To do: Could you filter the listing for lines with the word "size" and return them?

Exercise material:
++++++++++

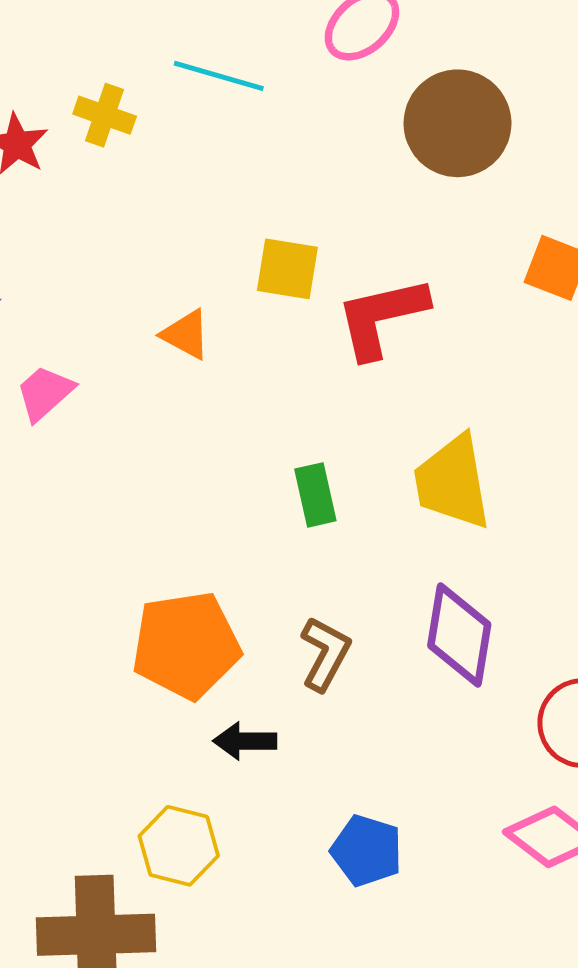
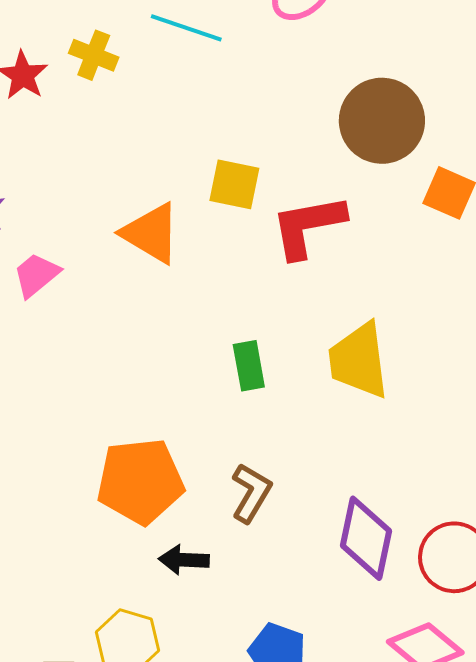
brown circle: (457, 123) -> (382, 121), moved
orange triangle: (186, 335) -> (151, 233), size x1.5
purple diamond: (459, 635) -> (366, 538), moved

++++++++++

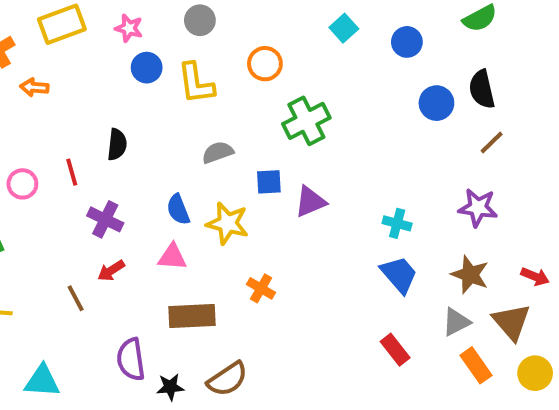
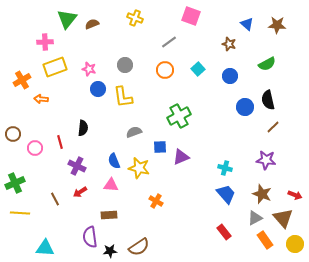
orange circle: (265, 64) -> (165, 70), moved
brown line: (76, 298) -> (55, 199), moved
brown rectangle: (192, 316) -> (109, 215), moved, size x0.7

++++++++++

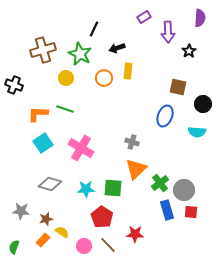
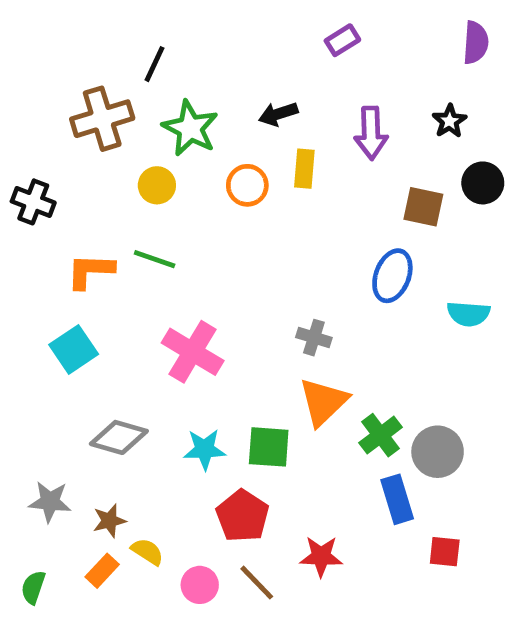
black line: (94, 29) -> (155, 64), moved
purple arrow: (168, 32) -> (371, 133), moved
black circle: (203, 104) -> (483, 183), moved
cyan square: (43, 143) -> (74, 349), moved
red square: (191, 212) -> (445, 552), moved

++++++++++

Answer to the problem:
orange triangle: (186, 335) -> (151, 233), size x1.5
brown rectangle: (192, 316) -> (109, 215), moved, size x0.7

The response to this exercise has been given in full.